Revision tracking records
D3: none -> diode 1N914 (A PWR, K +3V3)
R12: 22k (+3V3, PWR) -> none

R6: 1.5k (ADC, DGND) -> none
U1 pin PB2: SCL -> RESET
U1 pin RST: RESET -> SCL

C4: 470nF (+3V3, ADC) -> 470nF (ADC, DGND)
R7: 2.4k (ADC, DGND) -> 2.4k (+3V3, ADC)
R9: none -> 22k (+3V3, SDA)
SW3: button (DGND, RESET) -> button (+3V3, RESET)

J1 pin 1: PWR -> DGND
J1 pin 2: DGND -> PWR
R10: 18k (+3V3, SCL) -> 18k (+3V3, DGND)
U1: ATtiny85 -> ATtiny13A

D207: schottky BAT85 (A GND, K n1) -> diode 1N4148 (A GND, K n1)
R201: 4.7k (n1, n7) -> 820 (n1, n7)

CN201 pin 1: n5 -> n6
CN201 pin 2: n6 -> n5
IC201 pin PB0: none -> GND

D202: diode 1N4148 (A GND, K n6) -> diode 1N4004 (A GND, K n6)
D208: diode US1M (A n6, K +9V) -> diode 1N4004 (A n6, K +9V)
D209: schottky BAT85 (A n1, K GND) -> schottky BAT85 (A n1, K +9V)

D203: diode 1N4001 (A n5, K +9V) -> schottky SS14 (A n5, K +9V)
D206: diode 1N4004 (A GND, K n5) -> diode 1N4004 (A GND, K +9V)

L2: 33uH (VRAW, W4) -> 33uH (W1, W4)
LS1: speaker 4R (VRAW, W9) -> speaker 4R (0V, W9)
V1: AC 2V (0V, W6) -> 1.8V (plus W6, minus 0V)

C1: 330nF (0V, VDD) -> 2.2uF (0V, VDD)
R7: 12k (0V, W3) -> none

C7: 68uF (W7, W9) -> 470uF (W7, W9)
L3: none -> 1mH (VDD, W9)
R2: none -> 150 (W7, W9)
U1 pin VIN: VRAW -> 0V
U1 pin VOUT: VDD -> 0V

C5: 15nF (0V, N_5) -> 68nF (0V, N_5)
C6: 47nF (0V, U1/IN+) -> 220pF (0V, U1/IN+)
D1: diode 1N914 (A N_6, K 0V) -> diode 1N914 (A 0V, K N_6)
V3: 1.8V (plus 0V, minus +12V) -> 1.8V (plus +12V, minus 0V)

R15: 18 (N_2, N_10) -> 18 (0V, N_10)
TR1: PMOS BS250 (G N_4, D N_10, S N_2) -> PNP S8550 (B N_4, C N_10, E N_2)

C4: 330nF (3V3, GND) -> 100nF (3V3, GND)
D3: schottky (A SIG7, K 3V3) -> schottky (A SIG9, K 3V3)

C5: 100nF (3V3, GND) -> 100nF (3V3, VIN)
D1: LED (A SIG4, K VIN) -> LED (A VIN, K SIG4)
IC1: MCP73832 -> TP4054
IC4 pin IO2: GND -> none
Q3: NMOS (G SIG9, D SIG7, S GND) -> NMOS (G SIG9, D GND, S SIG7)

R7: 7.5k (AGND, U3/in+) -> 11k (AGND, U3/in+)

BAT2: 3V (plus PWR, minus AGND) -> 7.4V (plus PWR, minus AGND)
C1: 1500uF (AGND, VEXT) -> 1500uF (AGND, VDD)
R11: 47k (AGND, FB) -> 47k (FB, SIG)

▶ **How to complete this task**
Taking the line with "CN201 pin 2: n6 -> n5" as the first and the line with "D206: diode 1N4004" as the last, retype that stretch of the data above exactly, with no other lines.

▶ **Solution for this problem**
CN201 pin 2: n6 -> n5
IC201 pin PB0: none -> GND

D202: diode 1N4148 (A GND, K n6) -> diode 1N4004 (A GND, K n6)
D208: diode US1M (A n6, K +9V) -> diode 1N4004 (A n6, K +9V)
D209: schottky BAT85 (A n1, K GND) -> schottky BAT85 (A n1, K +9V)

D203: diode 1N4001 (A n5, K +9V) -> schottky SS14 (A n5, K +9V)
D206: diode 1N4004 (A GND, K n5) -> diode 1N4004 (A GND, K +9V)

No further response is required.